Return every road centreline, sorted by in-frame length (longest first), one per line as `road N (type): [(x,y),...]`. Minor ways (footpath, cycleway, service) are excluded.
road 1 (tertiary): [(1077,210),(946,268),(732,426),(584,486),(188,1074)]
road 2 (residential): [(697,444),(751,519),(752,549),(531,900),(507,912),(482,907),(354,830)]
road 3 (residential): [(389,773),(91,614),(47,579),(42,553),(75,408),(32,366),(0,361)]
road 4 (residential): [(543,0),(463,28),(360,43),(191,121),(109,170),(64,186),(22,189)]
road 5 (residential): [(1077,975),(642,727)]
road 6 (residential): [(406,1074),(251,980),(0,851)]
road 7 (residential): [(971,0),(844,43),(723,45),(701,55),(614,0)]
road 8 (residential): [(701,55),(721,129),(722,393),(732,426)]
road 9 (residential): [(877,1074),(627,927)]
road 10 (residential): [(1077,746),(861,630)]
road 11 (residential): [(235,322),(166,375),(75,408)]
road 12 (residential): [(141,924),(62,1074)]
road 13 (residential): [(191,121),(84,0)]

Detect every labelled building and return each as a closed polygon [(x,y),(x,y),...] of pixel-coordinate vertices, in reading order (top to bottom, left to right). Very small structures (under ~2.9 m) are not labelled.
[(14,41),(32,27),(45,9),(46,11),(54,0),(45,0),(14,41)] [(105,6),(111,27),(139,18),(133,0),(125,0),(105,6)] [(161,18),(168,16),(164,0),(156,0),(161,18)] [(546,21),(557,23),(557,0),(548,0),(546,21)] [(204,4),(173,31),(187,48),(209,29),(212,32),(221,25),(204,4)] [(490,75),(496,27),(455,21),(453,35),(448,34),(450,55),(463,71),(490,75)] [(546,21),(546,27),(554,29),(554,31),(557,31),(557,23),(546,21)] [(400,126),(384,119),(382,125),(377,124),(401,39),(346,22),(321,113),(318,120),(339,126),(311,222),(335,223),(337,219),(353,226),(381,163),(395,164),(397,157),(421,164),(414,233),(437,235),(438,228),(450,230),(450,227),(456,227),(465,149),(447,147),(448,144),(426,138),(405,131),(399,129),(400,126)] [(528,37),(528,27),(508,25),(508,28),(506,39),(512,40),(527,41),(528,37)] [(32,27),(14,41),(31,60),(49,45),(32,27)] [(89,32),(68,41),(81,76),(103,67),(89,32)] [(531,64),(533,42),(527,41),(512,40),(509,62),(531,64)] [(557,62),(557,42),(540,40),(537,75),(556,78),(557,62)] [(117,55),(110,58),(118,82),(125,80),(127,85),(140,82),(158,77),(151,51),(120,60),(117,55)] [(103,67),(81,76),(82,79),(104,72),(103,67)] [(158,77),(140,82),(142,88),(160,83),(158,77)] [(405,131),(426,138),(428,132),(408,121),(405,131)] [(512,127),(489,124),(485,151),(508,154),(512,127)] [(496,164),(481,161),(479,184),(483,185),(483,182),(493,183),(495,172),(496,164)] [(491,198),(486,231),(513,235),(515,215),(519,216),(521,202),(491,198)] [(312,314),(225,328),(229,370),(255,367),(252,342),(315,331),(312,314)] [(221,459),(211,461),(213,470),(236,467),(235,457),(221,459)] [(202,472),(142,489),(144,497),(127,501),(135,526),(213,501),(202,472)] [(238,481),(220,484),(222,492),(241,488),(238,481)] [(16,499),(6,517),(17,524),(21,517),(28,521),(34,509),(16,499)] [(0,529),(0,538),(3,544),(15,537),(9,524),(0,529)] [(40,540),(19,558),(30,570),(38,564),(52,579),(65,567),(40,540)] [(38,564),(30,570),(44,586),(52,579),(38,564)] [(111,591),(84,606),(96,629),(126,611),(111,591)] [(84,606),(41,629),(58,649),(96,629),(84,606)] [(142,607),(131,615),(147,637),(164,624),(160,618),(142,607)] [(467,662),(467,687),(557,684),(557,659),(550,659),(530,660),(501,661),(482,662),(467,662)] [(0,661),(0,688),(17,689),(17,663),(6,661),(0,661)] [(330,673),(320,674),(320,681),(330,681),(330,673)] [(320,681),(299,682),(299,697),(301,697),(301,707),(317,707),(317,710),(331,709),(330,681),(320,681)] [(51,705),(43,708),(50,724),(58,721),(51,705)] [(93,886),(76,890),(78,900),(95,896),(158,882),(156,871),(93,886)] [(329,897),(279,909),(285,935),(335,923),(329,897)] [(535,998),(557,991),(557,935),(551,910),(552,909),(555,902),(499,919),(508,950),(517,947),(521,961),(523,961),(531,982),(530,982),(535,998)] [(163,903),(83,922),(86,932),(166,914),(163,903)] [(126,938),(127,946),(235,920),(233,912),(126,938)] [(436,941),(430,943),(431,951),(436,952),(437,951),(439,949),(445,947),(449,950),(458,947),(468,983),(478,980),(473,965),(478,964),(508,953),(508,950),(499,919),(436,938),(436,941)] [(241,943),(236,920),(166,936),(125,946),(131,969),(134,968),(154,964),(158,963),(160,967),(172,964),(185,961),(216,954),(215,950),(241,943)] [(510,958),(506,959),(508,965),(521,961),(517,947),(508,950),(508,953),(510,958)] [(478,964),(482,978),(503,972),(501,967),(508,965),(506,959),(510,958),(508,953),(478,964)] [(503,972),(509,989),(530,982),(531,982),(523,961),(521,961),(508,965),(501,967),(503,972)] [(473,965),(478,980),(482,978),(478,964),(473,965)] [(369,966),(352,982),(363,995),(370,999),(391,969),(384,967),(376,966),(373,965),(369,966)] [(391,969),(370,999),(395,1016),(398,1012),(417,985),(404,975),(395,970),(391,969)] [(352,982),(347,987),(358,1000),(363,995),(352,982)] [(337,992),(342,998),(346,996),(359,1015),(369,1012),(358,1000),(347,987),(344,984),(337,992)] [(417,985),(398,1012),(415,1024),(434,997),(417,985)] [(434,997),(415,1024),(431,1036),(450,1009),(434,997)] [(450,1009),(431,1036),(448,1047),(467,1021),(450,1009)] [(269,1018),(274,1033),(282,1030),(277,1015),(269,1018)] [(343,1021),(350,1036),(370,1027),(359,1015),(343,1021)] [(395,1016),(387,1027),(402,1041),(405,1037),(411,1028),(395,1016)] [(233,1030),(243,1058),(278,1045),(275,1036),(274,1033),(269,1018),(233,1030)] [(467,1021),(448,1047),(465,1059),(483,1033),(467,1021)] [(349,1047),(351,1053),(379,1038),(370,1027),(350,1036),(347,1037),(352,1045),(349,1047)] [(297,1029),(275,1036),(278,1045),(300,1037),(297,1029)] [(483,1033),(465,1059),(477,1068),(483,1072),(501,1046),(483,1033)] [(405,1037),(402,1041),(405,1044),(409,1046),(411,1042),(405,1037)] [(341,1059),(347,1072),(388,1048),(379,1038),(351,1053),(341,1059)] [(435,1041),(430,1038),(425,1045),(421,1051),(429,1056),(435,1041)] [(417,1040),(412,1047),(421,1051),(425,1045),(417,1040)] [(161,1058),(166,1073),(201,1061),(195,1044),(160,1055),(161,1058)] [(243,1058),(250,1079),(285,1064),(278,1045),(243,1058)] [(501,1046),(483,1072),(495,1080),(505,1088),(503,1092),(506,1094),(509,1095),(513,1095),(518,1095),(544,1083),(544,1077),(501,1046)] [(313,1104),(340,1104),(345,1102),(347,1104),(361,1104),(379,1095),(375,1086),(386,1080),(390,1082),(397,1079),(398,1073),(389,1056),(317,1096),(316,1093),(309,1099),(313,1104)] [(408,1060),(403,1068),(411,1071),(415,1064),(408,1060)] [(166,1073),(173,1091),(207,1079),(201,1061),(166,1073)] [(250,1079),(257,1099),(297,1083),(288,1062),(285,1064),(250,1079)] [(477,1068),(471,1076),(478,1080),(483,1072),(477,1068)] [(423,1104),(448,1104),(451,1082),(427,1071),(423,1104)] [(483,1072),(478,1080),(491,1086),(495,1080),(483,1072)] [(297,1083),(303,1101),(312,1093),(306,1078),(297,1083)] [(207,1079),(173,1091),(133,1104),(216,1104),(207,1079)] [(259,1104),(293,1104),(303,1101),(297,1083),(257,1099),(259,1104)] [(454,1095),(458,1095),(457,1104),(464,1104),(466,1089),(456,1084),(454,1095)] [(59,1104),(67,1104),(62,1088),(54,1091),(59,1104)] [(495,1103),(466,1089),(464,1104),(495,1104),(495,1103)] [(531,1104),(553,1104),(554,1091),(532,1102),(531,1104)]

○ ○ ○

The total alone is wanted: how many lines in the listing above contain "residential".

Response area: 12